§ **EXERCISE DETAILS**:
Please copy each line from the entries that contains the string "leaf".

Scene images with change listings:
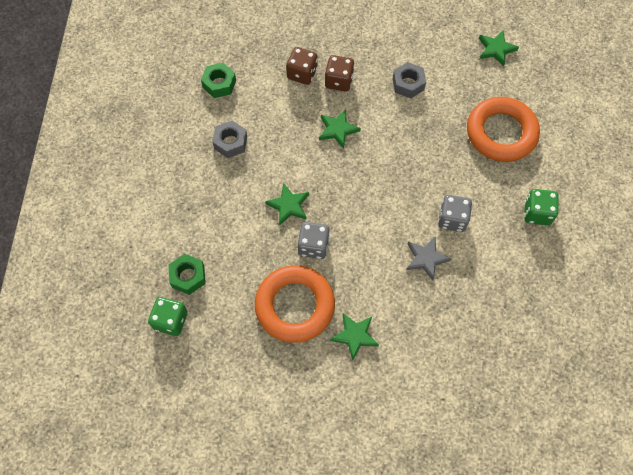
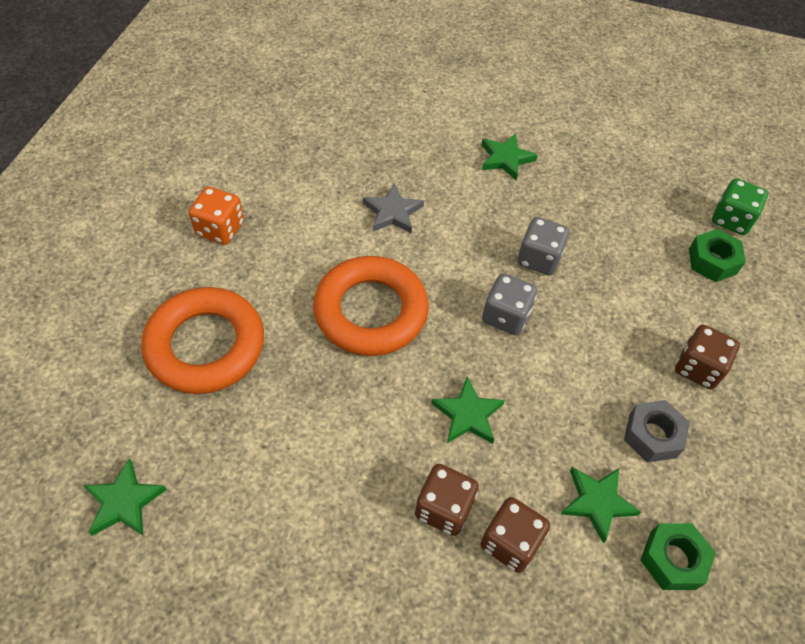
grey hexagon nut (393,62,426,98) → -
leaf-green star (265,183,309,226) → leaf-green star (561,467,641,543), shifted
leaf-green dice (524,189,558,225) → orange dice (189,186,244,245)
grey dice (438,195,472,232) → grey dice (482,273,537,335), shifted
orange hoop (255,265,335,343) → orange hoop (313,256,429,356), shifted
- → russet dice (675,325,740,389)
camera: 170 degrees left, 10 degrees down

§ **OUTPUT**:
leaf-green star (265,183,309,226) → leaf-green star (561,467,641,543), shifted
leaf-green dice (524,189,558,225) → orange dice (189,186,244,245)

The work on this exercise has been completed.